INFORMATION SUPPLIED:
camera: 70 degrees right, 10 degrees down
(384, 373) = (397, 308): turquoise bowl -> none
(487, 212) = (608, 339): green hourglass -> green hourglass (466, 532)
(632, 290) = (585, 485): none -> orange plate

EXERCISE DIRECTIONS:
Go over the listing above and copy out each line that includes "none".

RESULT OF THE TASK:
(384, 373) = (397, 308): turquoise bowl -> none
(632, 290) = (585, 485): none -> orange plate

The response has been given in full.